■ **What this task involves**
Everything in the data gets repeated exactly, except for the pictures.

· · · · ·

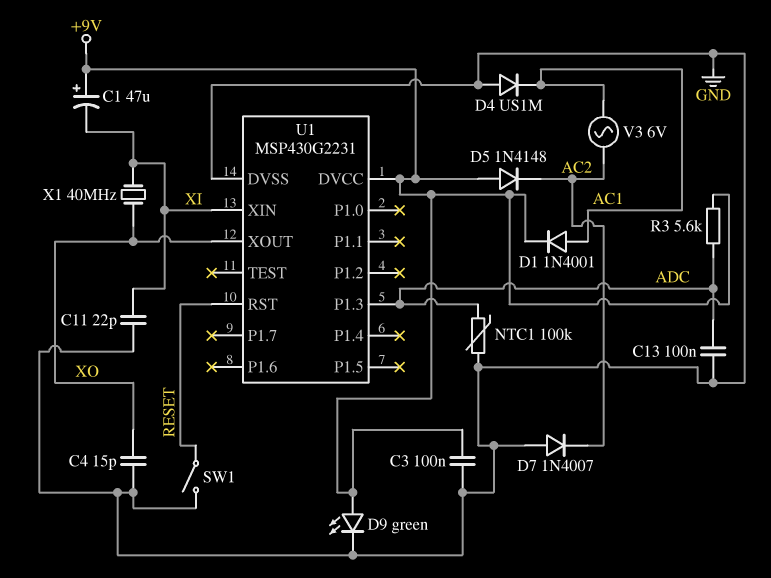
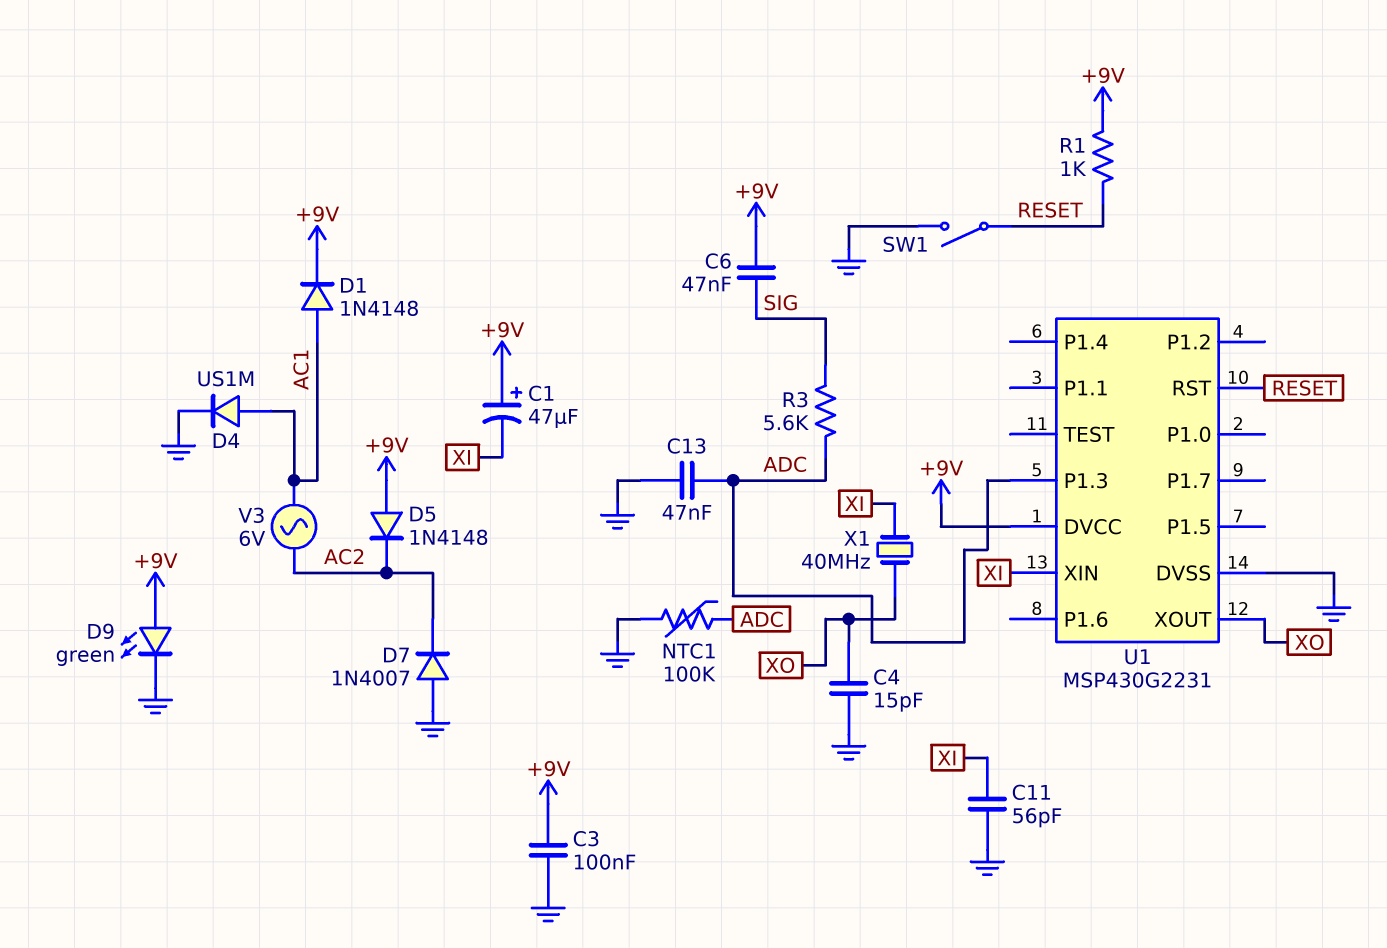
C6: none -> 47nF (+9V, SIG)
C11: 22pF (GND, XI) -> 56pF (GND, XI)
C13: 100nF (ADC, GND) -> 47nF (ADC, GND)
D1: diode 1N4001 (A AC1, K +9V) -> diode 1N4148 (A AC1, K +9V)
D4: diode US1M (A GND, K AC1) -> diode US1M (A AC1, K GND)
R1: none -> 1k (+9V, RESET)
R3: 5.6k (+9V, ADC) -> 5.6k (ADC, SIG)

· · · · ·

■ **Response below**
C6: none -> 47nF (+9V, SIG)
C11: 22pF (GND, XI) -> 56pF (GND, XI)
C13: 100nF (ADC, GND) -> 47nF (ADC, GND)
D1: diode 1N4001 (A AC1, K +9V) -> diode 1N4148 (A AC1, K +9V)
D4: diode US1M (A GND, K AC1) -> diode US1M (A AC1, K GND)
R1: none -> 1k (+9V, RESET)
R3: 5.6k (+9V, ADC) -> 5.6k (ADC, SIG)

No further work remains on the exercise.